## What is expected
A word-for-word reproduction of the data below is needed, with no pictures in it.

## Provided data
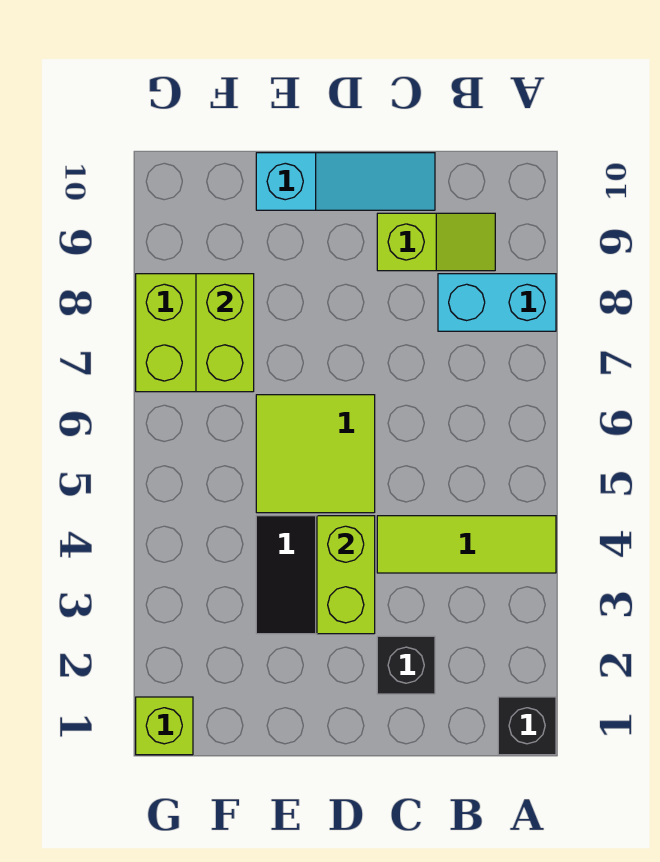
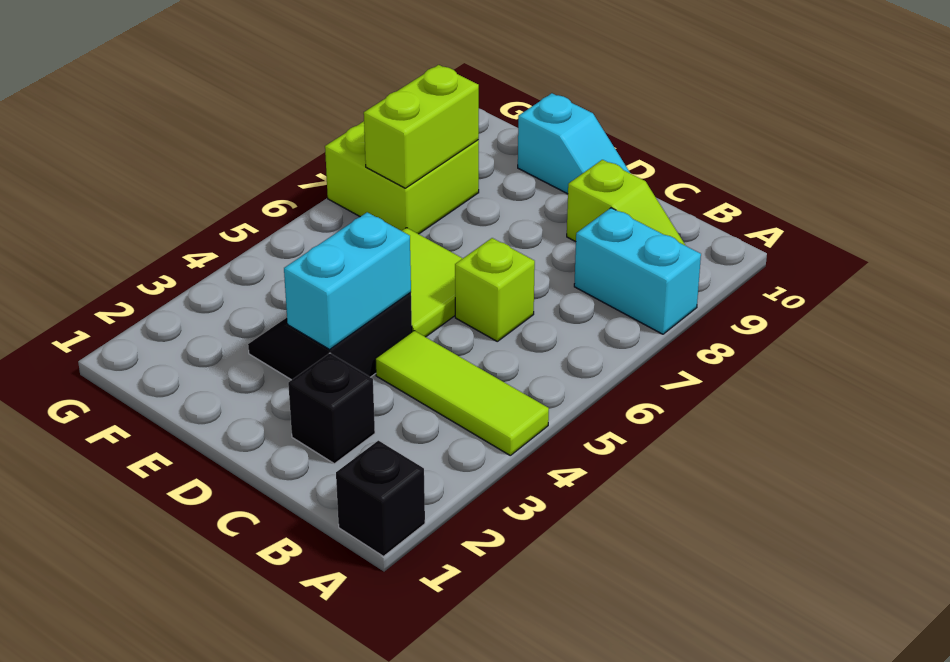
cyan slope C10:E10 level 1 top E -> cyan slope D10:E10 level 1 top E
lime brick D3:D4 level 2 -> cyan brick D3:D4 level 2
lime brick G1 level 1 -> lime brick C6 level 1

## Solution to the problem
cyan slope C10:E10 level 1 top E -> cyan slope D10:E10 level 1 top E
lime brick D3:D4 level 2 -> cyan brick D3:D4 level 2
lime brick G1 level 1 -> lime brick C6 level 1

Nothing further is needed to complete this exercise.